[Task description]
What you return must match the records character for character.
#### Data ####
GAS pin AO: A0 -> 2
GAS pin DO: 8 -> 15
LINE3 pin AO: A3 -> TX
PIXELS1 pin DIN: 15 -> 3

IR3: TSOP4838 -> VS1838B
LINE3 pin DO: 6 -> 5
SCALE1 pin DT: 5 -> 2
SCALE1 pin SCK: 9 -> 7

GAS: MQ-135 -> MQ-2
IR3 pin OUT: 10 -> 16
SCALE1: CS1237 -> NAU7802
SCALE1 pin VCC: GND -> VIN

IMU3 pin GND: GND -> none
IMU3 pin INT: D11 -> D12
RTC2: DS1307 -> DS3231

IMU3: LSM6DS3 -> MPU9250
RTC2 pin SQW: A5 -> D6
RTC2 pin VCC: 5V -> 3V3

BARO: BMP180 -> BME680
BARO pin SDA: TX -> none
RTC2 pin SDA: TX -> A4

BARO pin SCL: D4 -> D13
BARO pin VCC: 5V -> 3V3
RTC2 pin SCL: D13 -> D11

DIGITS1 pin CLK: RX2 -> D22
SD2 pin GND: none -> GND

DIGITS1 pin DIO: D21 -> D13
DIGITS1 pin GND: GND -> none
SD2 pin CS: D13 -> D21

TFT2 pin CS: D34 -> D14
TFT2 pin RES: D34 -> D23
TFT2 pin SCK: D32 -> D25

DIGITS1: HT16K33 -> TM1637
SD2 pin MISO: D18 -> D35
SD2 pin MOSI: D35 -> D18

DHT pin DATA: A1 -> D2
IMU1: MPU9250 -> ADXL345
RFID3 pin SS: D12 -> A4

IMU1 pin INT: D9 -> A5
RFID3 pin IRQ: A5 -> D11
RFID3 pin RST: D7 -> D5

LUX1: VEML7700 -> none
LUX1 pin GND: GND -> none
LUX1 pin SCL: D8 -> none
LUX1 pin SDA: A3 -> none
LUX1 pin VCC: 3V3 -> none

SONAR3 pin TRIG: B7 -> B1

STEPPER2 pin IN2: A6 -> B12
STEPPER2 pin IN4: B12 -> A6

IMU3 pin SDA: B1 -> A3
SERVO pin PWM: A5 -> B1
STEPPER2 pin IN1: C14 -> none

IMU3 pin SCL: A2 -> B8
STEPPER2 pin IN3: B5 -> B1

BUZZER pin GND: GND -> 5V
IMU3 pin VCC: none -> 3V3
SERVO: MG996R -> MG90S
####
[Answer box]
GAS pin AO: A0 -> 2
GAS pin DO: 8 -> 15
LINE3 pin AO: A3 -> TX
PIXELS1 pin DIN: 15 -> 3

IR3: TSOP4838 -> VS1838B
LINE3 pin DO: 6 -> 5
SCALE1 pin DT: 5 -> 2
SCALE1 pin SCK: 9 -> 7

GAS: MQ-135 -> MQ-2
IR3 pin OUT: 10 -> 16
SCALE1: CS1237 -> NAU7802
SCALE1 pin VCC: GND -> VIN

IMU3 pin GND: GND -> none
IMU3 pin INT: D11 -> D12
RTC2: DS1307 -> DS3231

IMU3: LSM6DS3 -> MPU9250
RTC2 pin SQW: A5 -> D6
RTC2 pin VCC: 5V -> 3V3

BARO: BMP180 -> BME680
BARO pin SDA: TX -> none
RTC2 pin SDA: TX -> A4

BARO pin SCL: D4 -> D13
BARO pin VCC: 5V -> 3V3
RTC2 pin SCL: D13 -> D11

DIGITS1 pin CLK: RX2 -> D22
SD2 pin GND: none -> GND

DIGITS1 pin DIO: D21 -> D13
DIGITS1 pin GND: GND -> none
SD2 pin CS: D13 -> D21

TFT2 pin CS: D34 -> D14
TFT2 pin RES: D34 -> D23
TFT2 pin SCK: D32 -> D25

DIGITS1: HT16K33 -> TM1637
SD2 pin MISO: D18 -> D35
SD2 pin MOSI: D35 -> D18

DHT pin DATA: A1 -> D2
IMU1: MPU9250 -> ADXL345
RFID3 pin SS: D12 -> A4

IMU1 pin INT: D9 -> A5
RFID3 pin IRQ: A5 -> D11
RFID3 pin RST: D7 -> D5

LUX1: VEML7700 -> none
LUX1 pin GND: GND -> none
LUX1 pin SCL: D8 -> none
LUX1 pin SDA: A3 -> none
LUX1 pin VCC: 3V3 -> none

SONAR3 pin TRIG: B7 -> B1

STEPPER2 pin IN2: A6 -> B12
STEPPER2 pin IN4: B12 -> A6

IMU3 pin SDA: B1 -> A3
SERVO pin PWM: A5 -> B1
STEPPER2 pin IN1: C14 -> none

IMU3 pin SCL: A2 -> B8
STEPPER2 pin IN3: B5 -> B1

BUZZER pin GND: GND -> 5V
IMU3 pin VCC: none -> 3V3
SERVO: MG996R -> MG90S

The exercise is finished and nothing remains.